::: RECORDS SUPPLIED

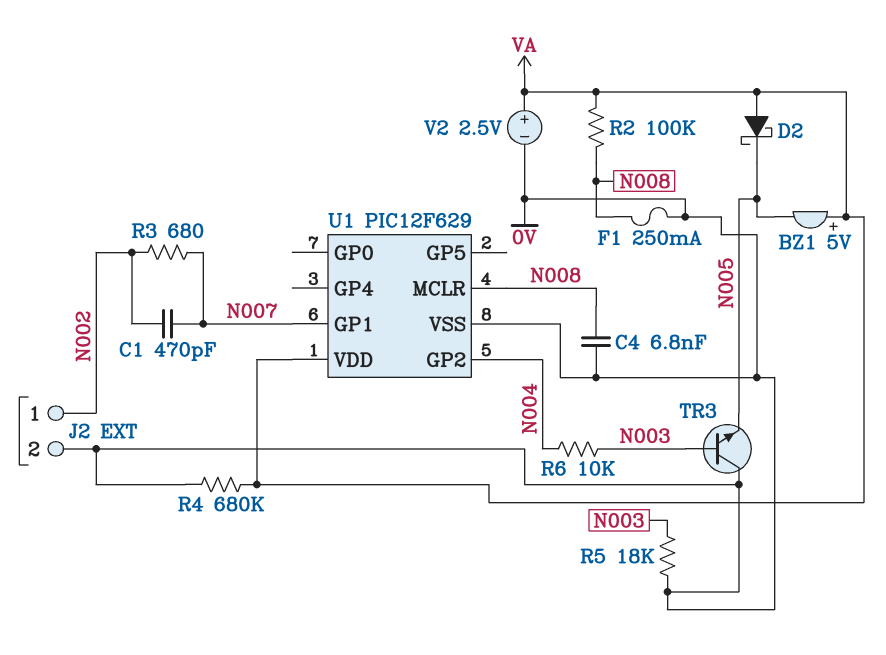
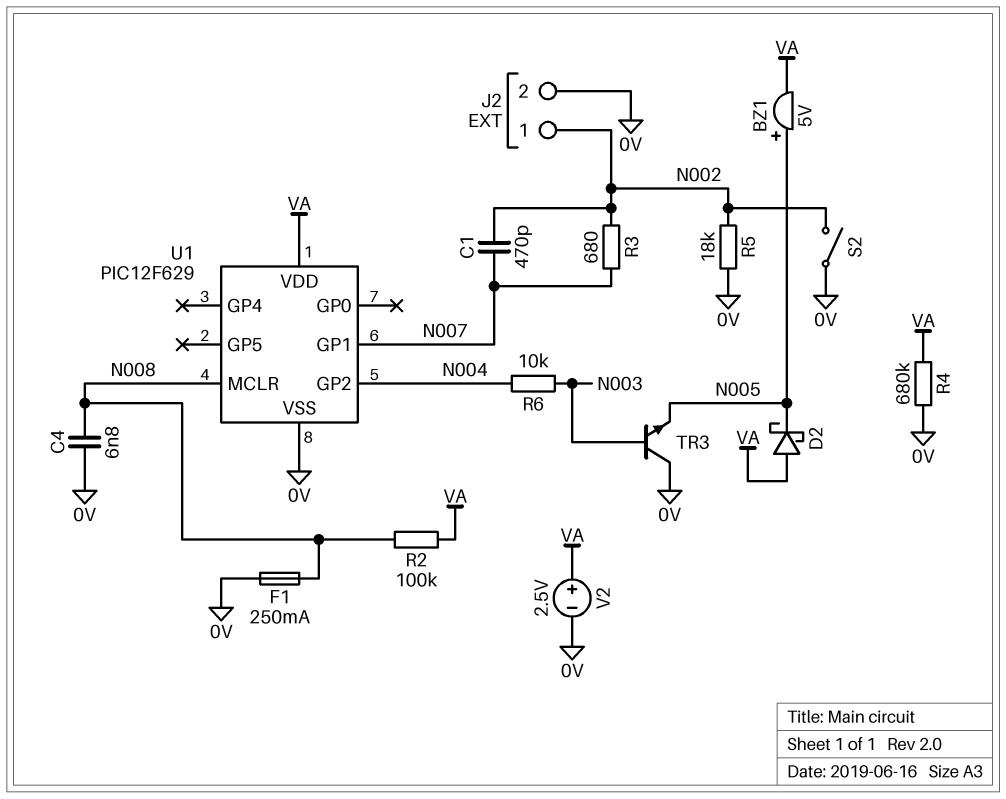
BZ1: buzzer 5V (plus VA, minus N005) -> buzzer 5V (plus N005, minus VA)
R5: 18k (0V, N003) -> 18k (0V, N002)
S2: none -> switch (0V, N002)

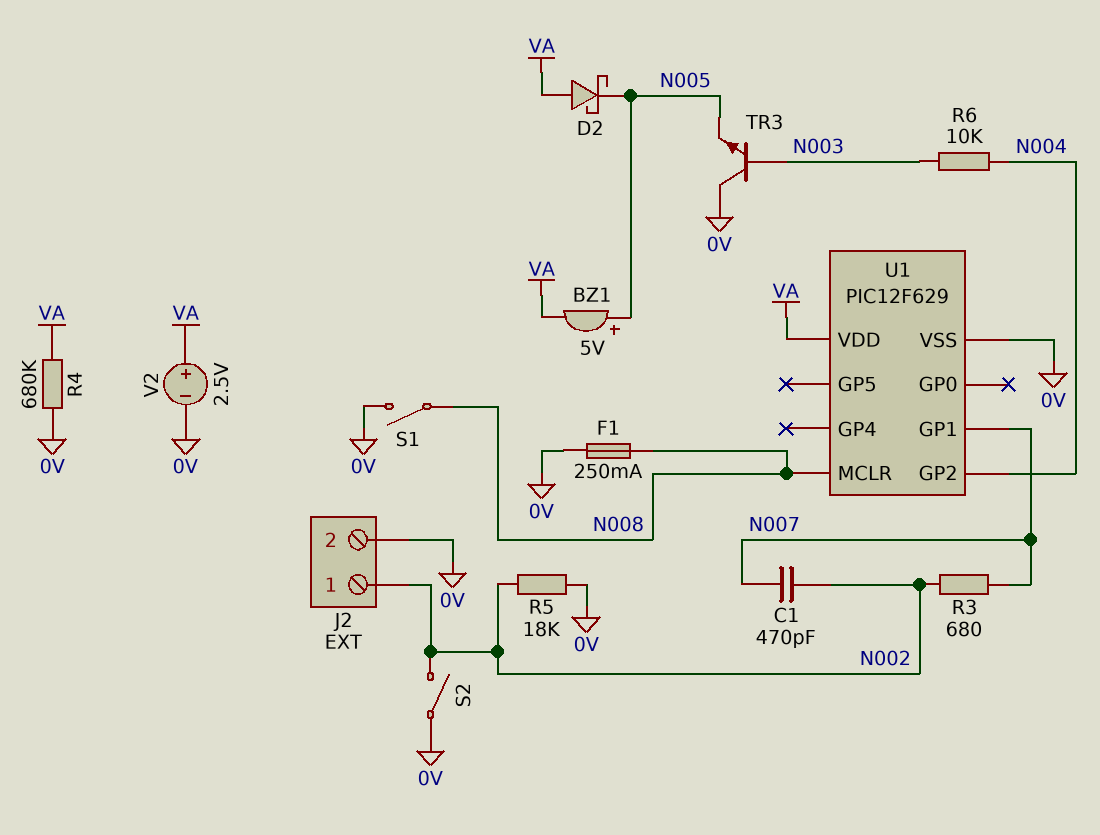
C4: 6.8nF (0V, N008) -> none
R2: 100k (N008, VA) -> none
S1: none -> switch (0V, N008)

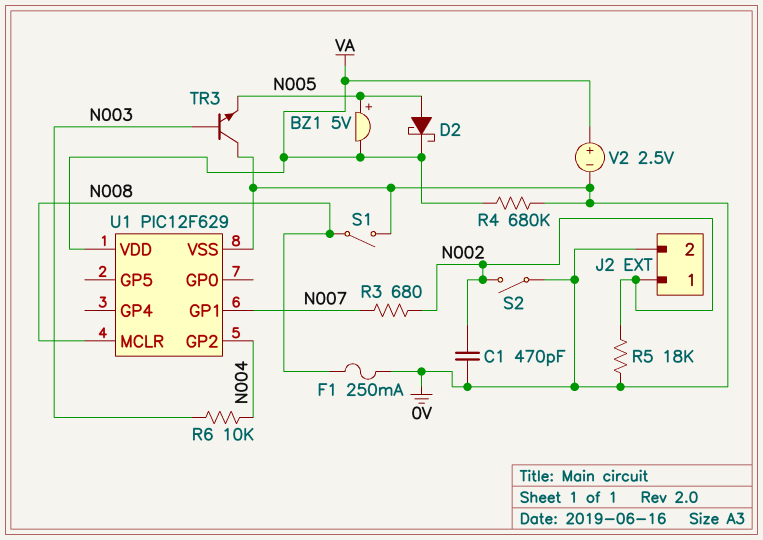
C1: 470pF (N002, N007) -> 470pF (0V, N002)
D2: schottky (A VA, K N005) -> schottky (A N005, K VA)

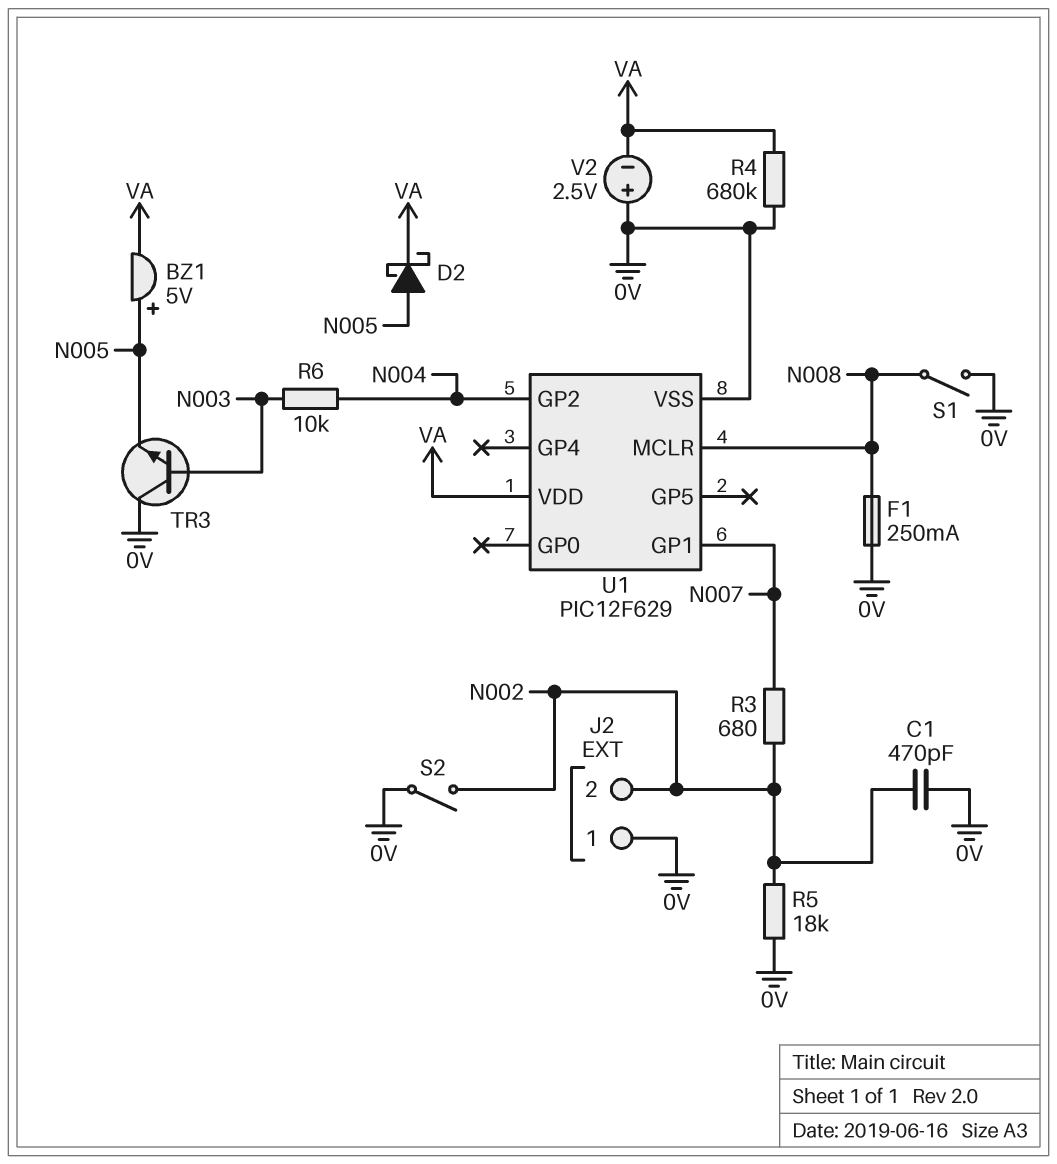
J2 pin 1: N002 -> 0V
J2 pin 2: 0V -> N002
V2: 2.5V (plus VA, minus 0V) -> 2.5V (plus 0V, minus VA)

::::::

WHAT THIS TASK INVOLVES: Nothing but the lines from the one holding "R5: 18k (0V, N003) -> 18k (0V, N002)" through the final line of the entries should be retyped, exactly as they stand and without pictures.

SOLVED EXERCISE:
R5: 18k (0V, N003) -> 18k (0V, N002)
S2: none -> switch (0V, N002)

C4: 6.8nF (0V, N008) -> none
R2: 100k (N008, VA) -> none
S1: none -> switch (0V, N008)

C1: 470pF (N002, N007) -> 470pF (0V, N002)
D2: schottky (A VA, K N005) -> schottky (A N005, K VA)

J2 pin 1: N002 -> 0V
J2 pin 2: 0V -> N002
V2: 2.5V (plus VA, minus 0V) -> 2.5V (plus 0V, minus VA)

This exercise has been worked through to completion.